[Object change descriptions]

────────────────────────────────────────

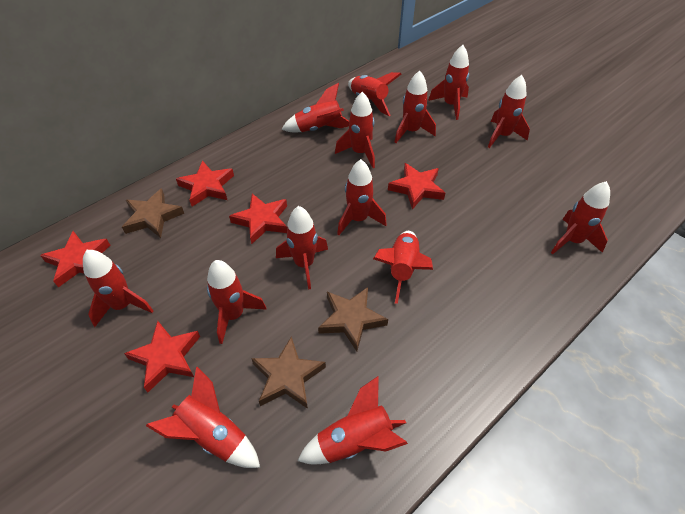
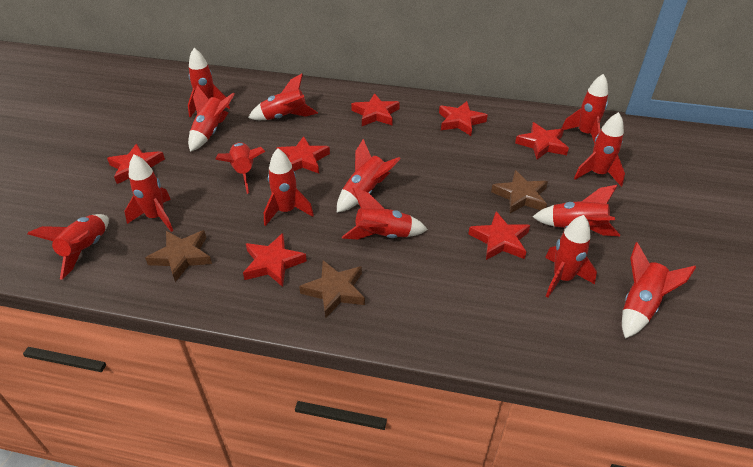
red star: 5 -> 7

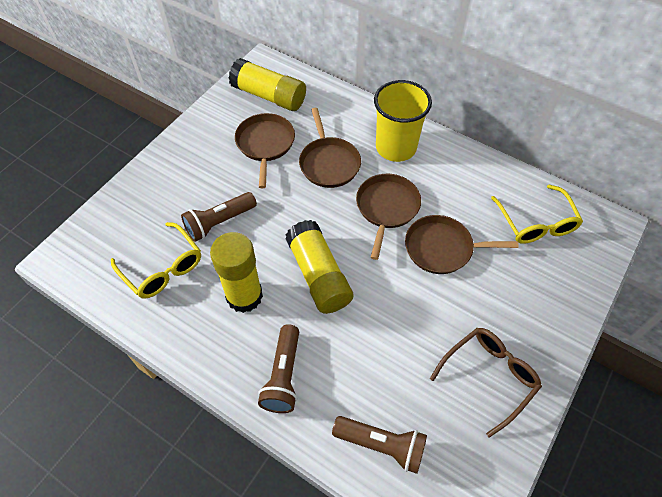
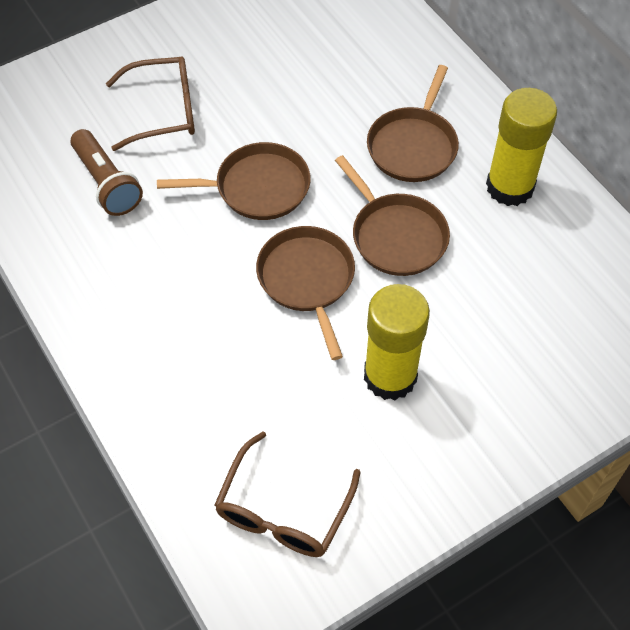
brown flashlight: 3 -> 1
brown glasses: 1 -> 2
yellow cup: 1 -> 0
yellow glasses: 2 -> 0
yellow glue stick: 3 -> 2

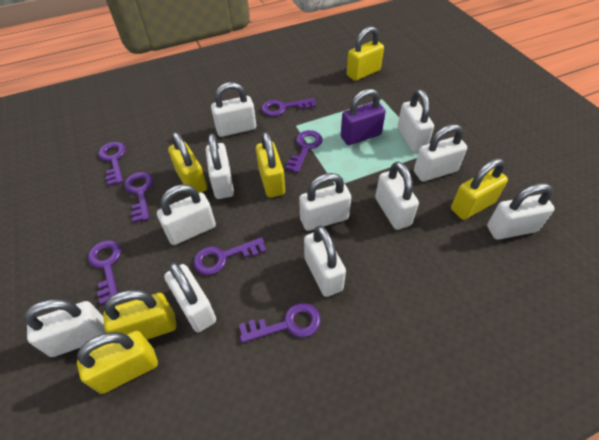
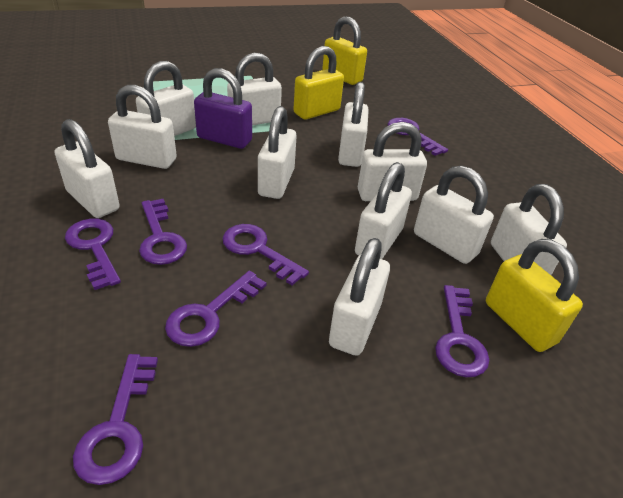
yellow padlock: 6 -> 3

────────────────────────────────────────

[Problem requirements]
Print exactly the lines between the line containing "brown glasses: 1 -> 2" and the last line of the entries above, including both, and nothing besides; skip the pictures.

[Task response]
brown glasses: 1 -> 2
yellow cup: 1 -> 0
yellow glasses: 2 -> 0
yellow glue stick: 3 -> 2

yellow padlock: 6 -> 3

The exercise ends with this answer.